(Stored data entries)
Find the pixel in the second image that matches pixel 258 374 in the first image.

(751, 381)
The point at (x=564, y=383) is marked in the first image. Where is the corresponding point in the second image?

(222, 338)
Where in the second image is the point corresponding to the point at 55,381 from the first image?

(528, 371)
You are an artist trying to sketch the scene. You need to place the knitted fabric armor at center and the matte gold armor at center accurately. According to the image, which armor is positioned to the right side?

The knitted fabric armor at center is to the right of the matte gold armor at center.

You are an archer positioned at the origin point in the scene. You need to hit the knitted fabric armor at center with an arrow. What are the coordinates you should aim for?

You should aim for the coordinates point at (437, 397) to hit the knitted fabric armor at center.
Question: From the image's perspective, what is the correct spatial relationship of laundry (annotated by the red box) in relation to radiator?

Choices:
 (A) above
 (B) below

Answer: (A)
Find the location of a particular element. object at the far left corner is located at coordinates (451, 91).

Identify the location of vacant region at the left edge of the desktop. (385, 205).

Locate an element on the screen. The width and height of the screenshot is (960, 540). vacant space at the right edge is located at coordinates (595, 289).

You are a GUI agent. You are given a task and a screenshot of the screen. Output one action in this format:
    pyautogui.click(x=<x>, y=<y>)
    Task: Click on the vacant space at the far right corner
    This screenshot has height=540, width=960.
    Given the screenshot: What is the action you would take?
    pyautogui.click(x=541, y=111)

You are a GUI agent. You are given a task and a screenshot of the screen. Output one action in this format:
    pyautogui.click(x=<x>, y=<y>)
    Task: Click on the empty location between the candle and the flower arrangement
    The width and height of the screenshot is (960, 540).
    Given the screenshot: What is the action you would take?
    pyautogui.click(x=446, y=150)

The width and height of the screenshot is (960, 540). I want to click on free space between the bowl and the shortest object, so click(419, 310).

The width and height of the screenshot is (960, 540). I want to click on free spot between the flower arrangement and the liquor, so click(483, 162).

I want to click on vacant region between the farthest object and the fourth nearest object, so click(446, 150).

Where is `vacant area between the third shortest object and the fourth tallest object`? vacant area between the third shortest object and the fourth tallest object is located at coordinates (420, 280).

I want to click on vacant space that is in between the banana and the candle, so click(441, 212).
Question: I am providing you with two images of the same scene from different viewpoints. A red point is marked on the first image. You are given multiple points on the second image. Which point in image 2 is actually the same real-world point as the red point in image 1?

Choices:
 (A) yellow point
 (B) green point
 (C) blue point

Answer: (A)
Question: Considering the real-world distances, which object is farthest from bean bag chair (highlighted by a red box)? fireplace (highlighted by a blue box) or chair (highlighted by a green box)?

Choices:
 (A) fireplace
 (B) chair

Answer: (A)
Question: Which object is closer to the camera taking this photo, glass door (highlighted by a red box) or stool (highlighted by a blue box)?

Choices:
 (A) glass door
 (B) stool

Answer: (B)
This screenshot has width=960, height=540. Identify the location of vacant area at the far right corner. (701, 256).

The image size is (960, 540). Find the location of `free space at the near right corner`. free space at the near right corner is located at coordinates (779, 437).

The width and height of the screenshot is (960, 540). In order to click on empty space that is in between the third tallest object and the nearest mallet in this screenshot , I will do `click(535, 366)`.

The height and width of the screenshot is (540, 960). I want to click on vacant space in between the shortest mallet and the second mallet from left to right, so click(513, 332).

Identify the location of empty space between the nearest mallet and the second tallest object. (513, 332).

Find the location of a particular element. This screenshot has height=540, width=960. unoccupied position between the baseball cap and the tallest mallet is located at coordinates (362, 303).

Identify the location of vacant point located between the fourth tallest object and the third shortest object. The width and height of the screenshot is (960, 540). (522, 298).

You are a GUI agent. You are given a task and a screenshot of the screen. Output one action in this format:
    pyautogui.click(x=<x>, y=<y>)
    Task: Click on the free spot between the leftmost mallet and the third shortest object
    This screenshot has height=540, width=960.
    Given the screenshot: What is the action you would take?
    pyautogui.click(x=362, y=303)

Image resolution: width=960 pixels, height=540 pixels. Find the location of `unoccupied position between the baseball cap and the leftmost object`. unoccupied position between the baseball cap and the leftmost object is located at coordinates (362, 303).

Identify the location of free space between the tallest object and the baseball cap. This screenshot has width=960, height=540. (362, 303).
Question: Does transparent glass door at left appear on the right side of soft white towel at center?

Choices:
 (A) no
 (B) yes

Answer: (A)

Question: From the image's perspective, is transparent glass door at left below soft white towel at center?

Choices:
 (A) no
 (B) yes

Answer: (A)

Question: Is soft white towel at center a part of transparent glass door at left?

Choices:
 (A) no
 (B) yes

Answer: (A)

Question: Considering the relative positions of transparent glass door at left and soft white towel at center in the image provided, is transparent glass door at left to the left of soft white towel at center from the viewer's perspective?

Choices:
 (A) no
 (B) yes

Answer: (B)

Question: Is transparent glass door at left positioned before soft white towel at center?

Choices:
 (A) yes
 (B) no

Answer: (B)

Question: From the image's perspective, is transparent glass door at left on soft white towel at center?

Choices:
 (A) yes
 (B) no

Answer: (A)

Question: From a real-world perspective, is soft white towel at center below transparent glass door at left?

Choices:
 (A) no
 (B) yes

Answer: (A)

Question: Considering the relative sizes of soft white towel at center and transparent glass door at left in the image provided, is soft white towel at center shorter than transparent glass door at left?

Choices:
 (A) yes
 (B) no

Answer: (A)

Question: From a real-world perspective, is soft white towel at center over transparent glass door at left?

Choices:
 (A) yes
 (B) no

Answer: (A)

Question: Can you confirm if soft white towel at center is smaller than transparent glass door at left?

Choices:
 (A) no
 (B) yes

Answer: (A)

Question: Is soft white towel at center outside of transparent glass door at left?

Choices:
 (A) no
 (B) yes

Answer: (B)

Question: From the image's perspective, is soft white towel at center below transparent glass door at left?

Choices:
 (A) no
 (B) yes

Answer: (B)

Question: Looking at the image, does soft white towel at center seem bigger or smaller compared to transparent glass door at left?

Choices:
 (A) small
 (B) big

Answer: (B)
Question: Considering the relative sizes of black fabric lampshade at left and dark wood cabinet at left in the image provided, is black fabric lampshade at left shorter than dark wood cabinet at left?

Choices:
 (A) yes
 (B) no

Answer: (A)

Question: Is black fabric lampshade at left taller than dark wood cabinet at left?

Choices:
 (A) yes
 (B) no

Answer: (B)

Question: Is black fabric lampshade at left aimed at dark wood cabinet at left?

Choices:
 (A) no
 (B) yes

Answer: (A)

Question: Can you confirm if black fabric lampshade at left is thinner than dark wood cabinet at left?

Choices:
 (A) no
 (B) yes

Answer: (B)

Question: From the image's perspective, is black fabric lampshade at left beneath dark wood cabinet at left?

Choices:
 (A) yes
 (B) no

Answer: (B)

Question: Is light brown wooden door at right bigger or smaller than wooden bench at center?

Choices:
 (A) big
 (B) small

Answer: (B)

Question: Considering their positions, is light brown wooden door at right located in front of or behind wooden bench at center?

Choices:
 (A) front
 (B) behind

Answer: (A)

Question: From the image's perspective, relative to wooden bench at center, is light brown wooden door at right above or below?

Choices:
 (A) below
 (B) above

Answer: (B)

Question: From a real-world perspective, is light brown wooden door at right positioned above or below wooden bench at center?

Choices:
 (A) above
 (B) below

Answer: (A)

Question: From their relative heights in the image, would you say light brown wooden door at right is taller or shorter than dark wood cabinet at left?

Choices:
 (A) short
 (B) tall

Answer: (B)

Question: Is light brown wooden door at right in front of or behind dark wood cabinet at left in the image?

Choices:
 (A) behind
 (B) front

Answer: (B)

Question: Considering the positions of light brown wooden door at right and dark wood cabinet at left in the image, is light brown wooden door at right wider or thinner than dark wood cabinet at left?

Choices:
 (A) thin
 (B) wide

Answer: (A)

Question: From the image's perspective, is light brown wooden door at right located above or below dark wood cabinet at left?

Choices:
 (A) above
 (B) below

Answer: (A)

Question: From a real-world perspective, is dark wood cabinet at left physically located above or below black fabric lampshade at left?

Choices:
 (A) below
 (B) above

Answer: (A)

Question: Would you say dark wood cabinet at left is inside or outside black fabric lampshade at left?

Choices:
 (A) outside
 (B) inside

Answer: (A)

§ **The request**
How many lines in the entries above contain the word "nearest"? Give only the number.

§ **Answer in full**
3